- **Exercise inputs**

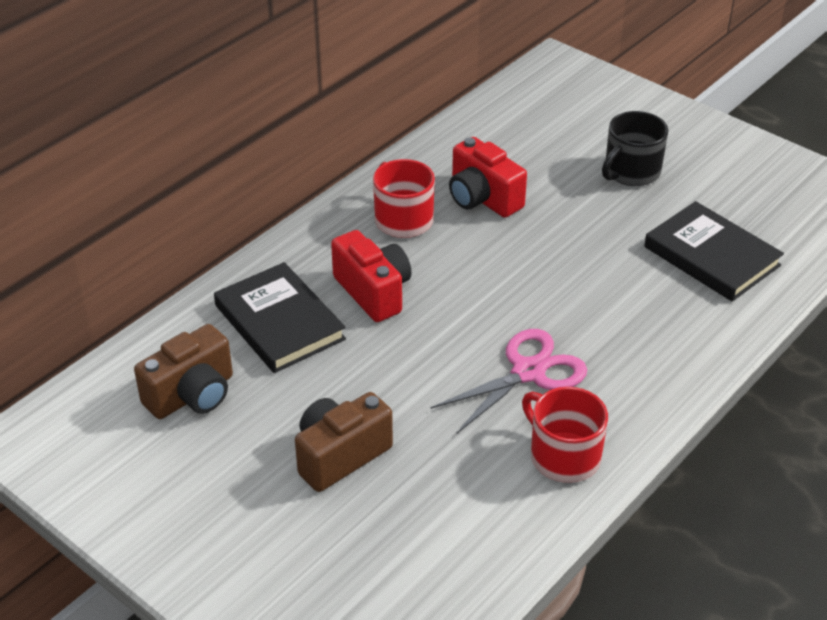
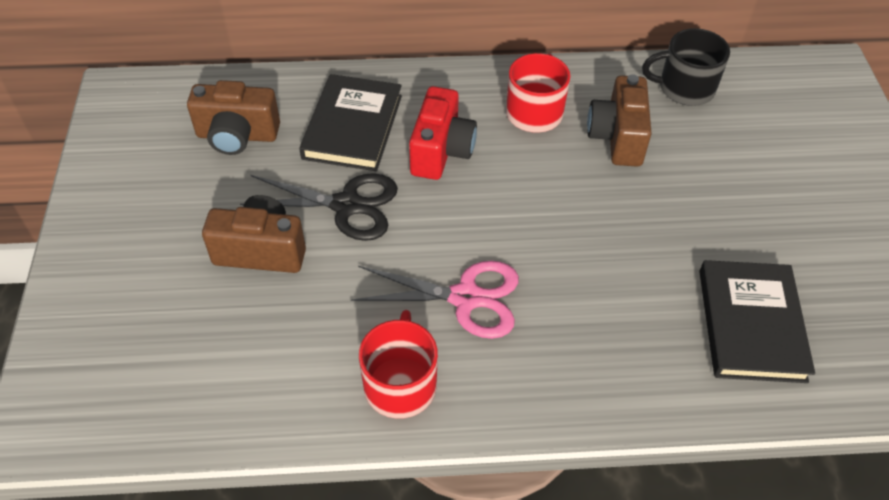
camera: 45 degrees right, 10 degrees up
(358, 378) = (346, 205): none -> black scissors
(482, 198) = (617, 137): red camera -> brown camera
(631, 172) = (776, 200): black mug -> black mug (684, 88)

==

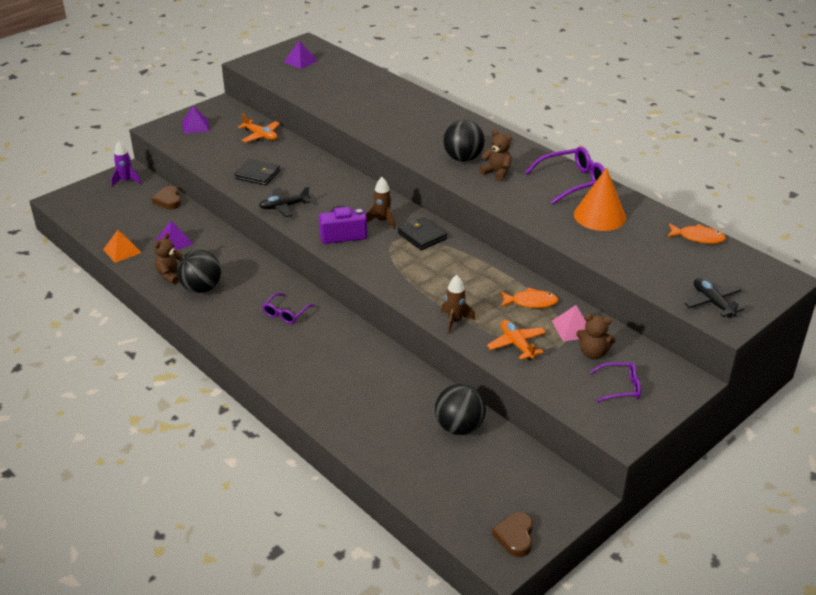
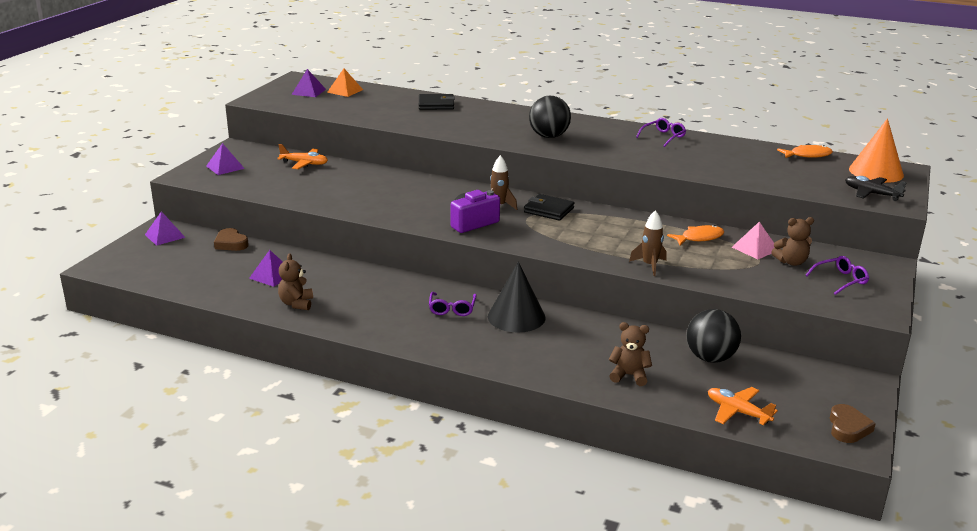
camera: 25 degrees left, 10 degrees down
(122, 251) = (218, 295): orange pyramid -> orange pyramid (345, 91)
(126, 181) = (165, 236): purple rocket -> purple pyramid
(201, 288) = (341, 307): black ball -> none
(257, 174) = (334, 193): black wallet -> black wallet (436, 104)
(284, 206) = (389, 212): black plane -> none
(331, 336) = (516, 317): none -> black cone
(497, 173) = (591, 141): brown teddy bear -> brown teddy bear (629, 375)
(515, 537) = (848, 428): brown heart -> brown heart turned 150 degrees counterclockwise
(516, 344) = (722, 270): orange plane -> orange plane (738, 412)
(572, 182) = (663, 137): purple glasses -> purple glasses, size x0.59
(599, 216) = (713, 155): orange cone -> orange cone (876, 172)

==

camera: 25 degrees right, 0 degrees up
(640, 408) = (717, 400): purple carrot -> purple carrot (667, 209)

- **Directions for this task**
Could you restate word for word the lines above from the one containing "camera: 45 degrees right, 10 degrees up" through the one containing "(631, 172) = (776, 200): black", both included, and nothing else?

- **Solution**
camera: 45 degrees right, 10 degrees up
(358, 378) = (346, 205): none -> black scissors
(482, 198) = (617, 137): red camera -> brown camera
(631, 172) = (776, 200): black mug -> black mug (684, 88)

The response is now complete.